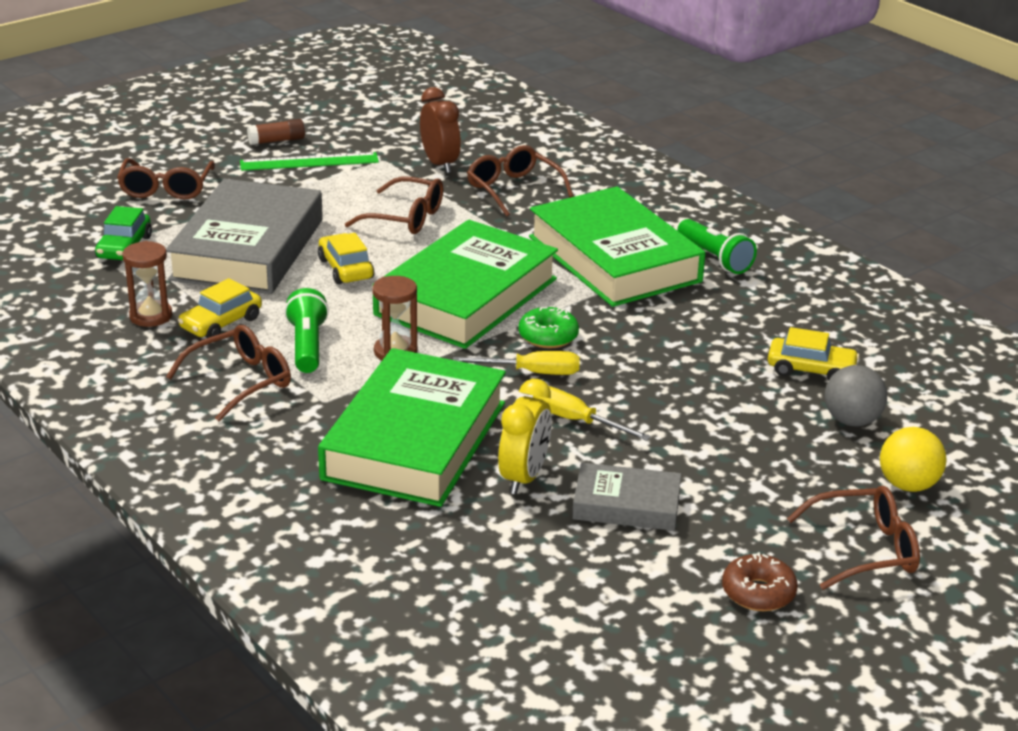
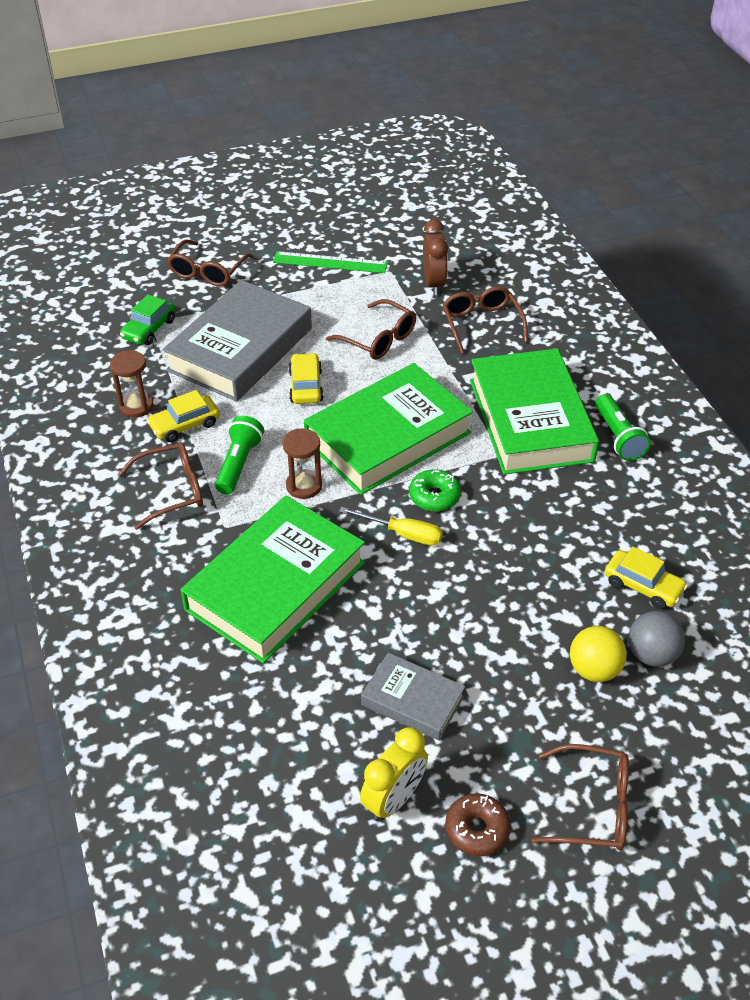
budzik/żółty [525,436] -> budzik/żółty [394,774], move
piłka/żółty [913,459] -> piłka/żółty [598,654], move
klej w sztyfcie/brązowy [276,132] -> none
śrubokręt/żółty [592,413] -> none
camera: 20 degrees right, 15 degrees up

### Aim of the exercise
Go through the material above and copy each line that has the word "żółty".

### Solution
budzik/żółty [525,436] -> budzik/żółty [394,774], move
piłka/żółty [913,459] -> piłka/żółty [598,654], move
śrubokręt/żółty [592,413] -> none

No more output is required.